■ Task description:
What follows is a block of records; restate each one word for word.

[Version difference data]

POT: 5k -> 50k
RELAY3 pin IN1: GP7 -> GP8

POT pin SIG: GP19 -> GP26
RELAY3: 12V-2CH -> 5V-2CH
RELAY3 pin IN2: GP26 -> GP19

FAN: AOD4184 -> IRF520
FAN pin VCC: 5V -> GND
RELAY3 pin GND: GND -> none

■ Response to this exercise:
POT: 5k -> 50k
RELAY3 pin IN1: GP7 -> GP8

POT pin SIG: GP19 -> GP26
RELAY3: 12V-2CH -> 5V-2CH
RELAY3 pin IN2: GP26 -> GP19

FAN: AOD4184 -> IRF520
FAN pin VCC: 5V -> GND
RELAY3 pin GND: GND -> none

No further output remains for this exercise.